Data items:
-- -- --

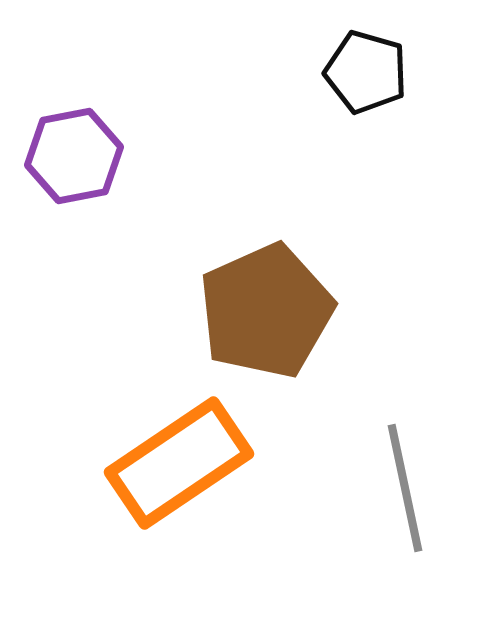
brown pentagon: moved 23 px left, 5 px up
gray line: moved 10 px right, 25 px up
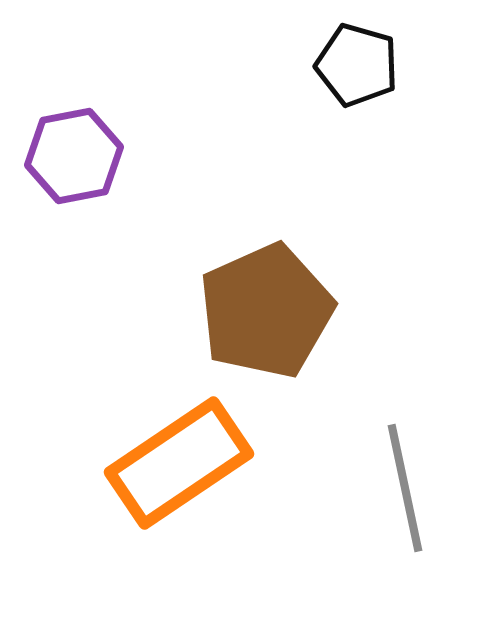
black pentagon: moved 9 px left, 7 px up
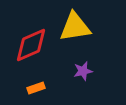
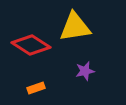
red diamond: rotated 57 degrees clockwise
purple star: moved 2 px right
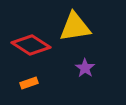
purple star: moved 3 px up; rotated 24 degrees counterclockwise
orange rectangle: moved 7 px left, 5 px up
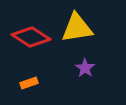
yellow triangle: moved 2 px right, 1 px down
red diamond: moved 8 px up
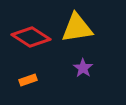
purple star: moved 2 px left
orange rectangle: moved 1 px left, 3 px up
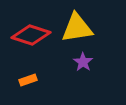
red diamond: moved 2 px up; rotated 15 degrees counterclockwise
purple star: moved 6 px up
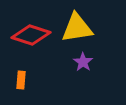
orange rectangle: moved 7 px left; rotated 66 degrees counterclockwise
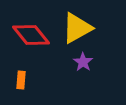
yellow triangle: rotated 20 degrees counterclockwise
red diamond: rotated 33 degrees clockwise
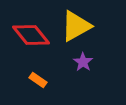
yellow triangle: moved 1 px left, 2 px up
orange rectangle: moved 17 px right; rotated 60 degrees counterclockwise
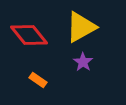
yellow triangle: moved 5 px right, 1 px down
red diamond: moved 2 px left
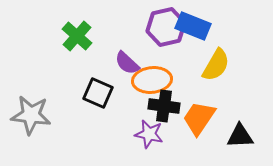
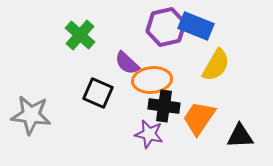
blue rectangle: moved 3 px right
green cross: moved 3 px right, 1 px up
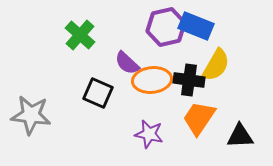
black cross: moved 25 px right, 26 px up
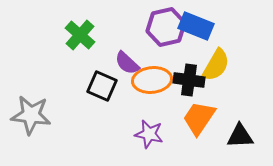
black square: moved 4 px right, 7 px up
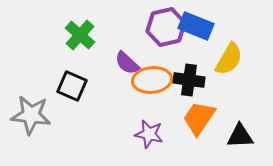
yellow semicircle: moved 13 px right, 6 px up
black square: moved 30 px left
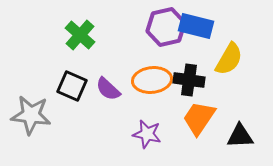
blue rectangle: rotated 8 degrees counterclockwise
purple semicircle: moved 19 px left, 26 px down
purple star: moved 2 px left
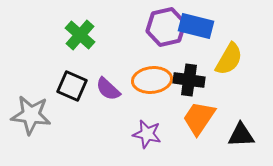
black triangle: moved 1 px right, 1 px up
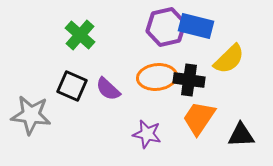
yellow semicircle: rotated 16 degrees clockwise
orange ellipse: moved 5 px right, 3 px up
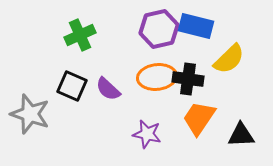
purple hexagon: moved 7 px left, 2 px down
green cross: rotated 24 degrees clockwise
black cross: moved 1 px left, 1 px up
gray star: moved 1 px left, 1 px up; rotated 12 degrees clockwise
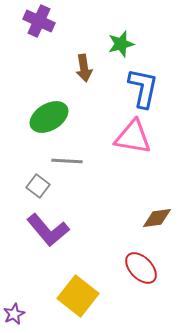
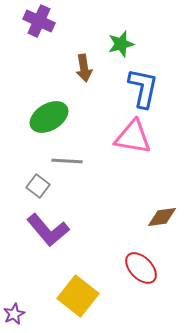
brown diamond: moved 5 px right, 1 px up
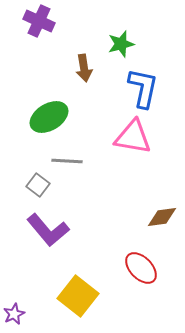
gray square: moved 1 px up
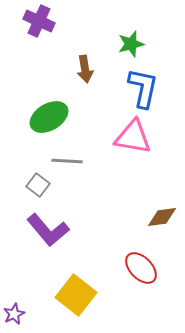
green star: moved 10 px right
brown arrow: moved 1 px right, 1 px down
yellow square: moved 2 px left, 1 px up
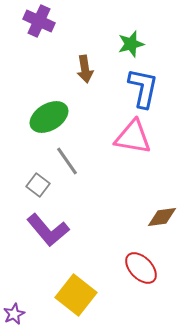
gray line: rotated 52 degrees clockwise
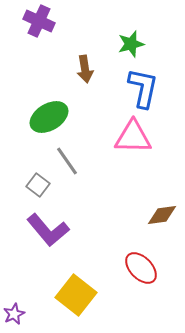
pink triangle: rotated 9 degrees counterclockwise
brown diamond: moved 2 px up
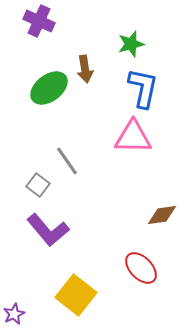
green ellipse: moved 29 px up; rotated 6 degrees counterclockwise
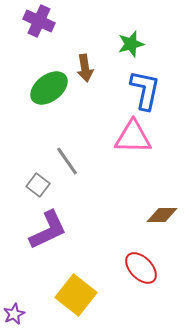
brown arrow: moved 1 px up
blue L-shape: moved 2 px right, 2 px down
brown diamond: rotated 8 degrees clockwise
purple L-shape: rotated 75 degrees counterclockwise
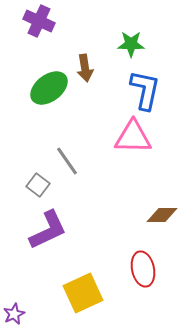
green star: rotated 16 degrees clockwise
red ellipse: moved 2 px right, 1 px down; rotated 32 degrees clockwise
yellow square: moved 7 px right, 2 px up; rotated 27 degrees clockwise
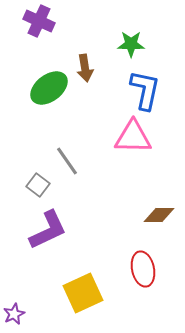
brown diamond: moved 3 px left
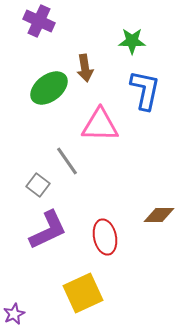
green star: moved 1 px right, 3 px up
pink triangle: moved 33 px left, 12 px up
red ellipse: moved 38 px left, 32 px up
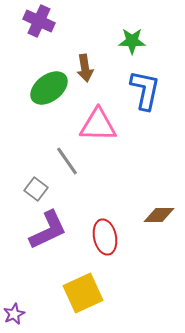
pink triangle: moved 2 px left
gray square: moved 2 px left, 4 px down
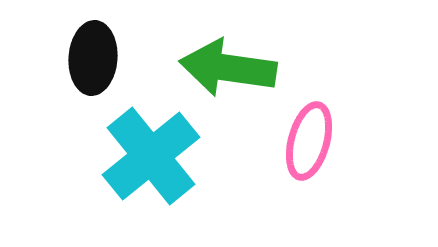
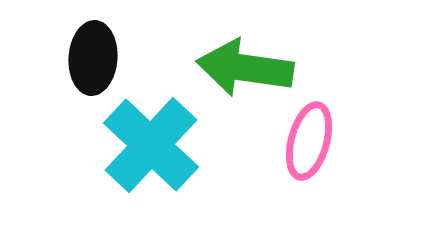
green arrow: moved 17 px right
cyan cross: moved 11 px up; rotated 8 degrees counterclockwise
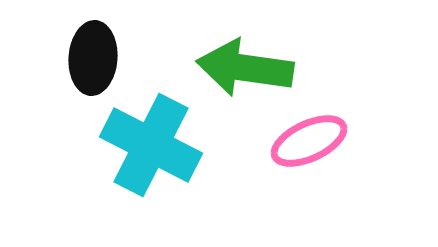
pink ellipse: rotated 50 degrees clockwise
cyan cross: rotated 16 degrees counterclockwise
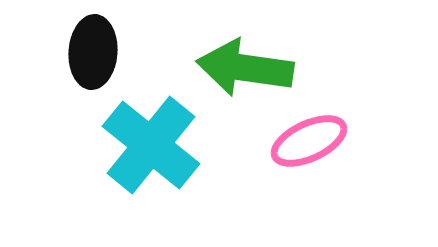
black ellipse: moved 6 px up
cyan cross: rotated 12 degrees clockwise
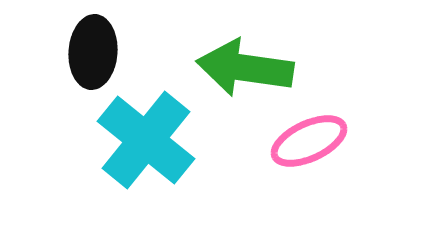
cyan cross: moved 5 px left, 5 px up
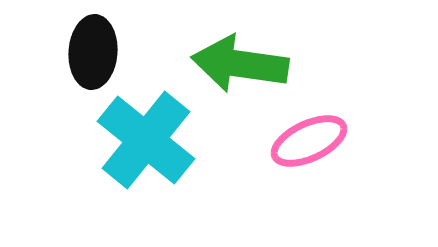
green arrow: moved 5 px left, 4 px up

-- -- --

Reproduce the rows above word for word, starting with the line that contains "gray line: rotated 52 degrees clockwise" and ending with the line that contains "gray square: moved 2 px left, 4 px down", both included. Leave the pictures out.

:: EXERCISE SOLUTION ::
gray line: rotated 52 degrees clockwise
pink triangle: rotated 9 degrees counterclockwise
brown diamond: moved 2 px up
green ellipse: moved 29 px up; rotated 6 degrees counterclockwise
brown arrow: moved 1 px up
blue L-shape: moved 2 px right, 2 px down
brown diamond: rotated 8 degrees clockwise
purple L-shape: rotated 75 degrees counterclockwise
green star: rotated 16 degrees clockwise
red ellipse: moved 2 px right, 1 px down; rotated 32 degrees clockwise
yellow square: moved 7 px right, 2 px up; rotated 27 degrees clockwise
brown diamond: moved 3 px left
green star: moved 1 px right, 3 px up
pink triangle: moved 33 px left, 12 px up
red ellipse: moved 38 px left, 32 px up
pink triangle: moved 2 px left
gray square: moved 2 px left, 4 px down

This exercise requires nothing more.